TASK BRIEF:
Scan the entries below. Return every line that includes "green".

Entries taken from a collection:
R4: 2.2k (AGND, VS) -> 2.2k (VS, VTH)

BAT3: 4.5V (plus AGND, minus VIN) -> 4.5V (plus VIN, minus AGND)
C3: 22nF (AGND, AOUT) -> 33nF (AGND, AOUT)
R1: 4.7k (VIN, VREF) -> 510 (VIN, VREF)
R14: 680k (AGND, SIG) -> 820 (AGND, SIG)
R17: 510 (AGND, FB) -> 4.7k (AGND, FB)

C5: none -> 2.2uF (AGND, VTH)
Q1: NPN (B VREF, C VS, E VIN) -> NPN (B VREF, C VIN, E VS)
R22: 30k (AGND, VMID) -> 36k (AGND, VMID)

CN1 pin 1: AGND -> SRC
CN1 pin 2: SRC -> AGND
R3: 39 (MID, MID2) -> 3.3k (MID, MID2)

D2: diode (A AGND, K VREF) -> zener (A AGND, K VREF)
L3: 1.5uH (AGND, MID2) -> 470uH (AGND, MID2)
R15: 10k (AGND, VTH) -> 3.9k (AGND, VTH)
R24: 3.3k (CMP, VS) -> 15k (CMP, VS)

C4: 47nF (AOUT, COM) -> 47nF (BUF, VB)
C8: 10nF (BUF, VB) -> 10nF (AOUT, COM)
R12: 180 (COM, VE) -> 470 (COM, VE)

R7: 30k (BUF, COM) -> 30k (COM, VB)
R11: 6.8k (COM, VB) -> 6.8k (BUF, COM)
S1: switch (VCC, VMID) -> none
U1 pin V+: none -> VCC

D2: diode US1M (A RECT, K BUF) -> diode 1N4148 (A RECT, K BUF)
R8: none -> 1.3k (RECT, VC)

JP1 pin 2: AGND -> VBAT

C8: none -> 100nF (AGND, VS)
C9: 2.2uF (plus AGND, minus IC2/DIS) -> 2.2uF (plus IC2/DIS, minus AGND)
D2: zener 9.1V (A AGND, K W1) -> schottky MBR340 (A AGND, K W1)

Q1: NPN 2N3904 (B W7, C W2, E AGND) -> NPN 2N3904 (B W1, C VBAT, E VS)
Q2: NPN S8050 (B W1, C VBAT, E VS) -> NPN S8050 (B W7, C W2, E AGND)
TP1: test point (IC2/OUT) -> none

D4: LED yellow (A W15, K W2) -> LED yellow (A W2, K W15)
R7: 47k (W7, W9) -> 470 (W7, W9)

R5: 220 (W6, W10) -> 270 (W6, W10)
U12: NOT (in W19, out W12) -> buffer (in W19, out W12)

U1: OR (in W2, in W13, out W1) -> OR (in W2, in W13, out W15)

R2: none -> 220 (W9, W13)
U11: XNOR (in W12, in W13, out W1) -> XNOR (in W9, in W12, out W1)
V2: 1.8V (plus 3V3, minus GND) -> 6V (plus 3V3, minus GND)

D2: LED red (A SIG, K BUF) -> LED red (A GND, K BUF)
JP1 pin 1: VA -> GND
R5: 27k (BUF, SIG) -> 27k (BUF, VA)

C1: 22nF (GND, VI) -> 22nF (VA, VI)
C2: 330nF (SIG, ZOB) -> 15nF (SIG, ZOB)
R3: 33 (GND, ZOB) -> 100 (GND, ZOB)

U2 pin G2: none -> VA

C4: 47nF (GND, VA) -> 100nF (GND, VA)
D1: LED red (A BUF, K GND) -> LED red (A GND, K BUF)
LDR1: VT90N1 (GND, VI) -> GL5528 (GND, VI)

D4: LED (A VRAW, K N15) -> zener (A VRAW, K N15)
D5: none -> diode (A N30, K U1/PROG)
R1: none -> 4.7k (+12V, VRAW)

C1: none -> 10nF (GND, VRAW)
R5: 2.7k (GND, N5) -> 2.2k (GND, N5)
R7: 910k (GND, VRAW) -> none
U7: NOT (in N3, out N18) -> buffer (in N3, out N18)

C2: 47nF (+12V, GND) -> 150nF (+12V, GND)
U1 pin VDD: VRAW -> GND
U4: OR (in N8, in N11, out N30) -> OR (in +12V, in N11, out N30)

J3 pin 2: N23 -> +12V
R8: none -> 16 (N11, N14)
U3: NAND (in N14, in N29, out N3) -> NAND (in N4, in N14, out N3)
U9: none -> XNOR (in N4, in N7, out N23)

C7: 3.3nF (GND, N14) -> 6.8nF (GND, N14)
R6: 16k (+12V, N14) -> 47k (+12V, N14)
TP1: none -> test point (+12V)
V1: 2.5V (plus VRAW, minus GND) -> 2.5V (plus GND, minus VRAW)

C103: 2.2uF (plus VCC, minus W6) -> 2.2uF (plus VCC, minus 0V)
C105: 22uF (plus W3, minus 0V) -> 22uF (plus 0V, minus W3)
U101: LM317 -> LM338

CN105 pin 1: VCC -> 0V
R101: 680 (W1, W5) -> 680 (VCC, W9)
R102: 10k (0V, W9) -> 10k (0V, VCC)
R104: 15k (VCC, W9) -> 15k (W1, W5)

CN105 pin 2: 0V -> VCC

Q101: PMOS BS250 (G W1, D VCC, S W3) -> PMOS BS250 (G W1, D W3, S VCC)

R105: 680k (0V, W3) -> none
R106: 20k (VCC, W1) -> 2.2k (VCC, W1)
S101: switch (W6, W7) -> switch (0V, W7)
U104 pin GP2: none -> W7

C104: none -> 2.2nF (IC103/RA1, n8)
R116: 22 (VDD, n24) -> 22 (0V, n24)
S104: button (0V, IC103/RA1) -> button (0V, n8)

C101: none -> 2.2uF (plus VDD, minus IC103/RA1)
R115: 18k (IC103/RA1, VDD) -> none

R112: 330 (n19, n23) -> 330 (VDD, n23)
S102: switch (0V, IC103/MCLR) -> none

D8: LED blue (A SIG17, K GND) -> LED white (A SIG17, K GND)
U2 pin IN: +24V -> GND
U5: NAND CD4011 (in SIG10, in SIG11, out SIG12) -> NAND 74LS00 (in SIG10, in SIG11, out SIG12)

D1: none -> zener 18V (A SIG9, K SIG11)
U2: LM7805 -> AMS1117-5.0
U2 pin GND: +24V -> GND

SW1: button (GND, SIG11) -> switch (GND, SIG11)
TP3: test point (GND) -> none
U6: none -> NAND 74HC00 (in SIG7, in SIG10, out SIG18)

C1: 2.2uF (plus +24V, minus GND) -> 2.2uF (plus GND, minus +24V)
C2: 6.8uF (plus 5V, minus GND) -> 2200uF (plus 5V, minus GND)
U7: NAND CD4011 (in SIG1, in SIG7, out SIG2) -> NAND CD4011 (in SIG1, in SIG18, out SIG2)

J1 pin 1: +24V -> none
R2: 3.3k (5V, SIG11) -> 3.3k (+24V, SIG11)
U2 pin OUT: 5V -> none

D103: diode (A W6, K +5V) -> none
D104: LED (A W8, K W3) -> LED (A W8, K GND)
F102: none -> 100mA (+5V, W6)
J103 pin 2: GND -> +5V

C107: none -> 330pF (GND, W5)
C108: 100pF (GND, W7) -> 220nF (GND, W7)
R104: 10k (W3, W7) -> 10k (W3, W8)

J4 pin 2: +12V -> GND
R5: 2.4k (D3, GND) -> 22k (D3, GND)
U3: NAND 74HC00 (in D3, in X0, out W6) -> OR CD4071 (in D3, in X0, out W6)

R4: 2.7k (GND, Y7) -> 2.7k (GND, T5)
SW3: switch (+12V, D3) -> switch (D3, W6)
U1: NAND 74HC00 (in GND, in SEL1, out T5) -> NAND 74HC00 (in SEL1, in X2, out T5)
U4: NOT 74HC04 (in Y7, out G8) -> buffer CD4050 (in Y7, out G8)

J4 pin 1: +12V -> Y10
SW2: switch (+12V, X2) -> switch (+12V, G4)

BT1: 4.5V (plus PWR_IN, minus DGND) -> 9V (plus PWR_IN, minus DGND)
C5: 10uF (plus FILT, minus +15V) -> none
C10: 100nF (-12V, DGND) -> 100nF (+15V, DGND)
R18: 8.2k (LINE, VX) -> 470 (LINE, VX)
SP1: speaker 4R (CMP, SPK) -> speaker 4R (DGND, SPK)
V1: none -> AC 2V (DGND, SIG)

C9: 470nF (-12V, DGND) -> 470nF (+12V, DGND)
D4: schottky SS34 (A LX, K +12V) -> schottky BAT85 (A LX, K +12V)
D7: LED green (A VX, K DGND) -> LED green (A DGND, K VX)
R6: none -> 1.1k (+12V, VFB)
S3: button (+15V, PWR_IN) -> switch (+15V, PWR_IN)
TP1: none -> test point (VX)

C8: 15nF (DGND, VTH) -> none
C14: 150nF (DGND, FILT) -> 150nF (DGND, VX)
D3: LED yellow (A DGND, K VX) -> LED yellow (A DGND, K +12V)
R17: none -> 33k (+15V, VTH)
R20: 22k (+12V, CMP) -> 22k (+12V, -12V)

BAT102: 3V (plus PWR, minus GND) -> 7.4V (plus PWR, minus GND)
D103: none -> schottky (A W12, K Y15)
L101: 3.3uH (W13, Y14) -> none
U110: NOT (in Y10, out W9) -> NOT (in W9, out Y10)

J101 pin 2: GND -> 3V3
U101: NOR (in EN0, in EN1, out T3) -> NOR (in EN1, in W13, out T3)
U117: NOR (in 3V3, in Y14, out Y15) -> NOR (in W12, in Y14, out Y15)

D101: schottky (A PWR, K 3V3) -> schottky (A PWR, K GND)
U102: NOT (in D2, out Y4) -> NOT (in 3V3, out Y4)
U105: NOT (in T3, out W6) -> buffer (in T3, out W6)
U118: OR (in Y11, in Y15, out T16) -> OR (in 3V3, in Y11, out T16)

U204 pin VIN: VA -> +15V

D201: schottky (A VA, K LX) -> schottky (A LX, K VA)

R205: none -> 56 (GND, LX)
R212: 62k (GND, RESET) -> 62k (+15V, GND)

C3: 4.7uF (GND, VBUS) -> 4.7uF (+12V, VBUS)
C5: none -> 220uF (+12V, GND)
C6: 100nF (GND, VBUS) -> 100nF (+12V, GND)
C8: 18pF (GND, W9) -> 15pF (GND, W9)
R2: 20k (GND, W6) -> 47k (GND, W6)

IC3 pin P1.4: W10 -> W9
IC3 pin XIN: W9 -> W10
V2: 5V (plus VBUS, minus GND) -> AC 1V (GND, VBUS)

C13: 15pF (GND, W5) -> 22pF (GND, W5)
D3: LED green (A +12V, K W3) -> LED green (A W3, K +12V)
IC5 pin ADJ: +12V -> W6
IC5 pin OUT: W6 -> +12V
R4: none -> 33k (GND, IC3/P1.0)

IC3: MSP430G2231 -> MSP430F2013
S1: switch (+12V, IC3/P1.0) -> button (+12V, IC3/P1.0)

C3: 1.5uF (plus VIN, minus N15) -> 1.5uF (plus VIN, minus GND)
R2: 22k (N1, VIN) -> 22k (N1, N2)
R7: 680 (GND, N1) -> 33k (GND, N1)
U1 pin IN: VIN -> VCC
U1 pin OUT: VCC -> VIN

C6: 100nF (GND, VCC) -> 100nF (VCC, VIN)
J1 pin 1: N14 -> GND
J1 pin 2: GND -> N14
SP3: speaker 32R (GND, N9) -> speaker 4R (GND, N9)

REPLY:
D7: LED green (A VX, K DGND) -> LED green (A DGND, K VX)
D3: LED green (A +12V, K W3) -> LED green (A W3, K +12V)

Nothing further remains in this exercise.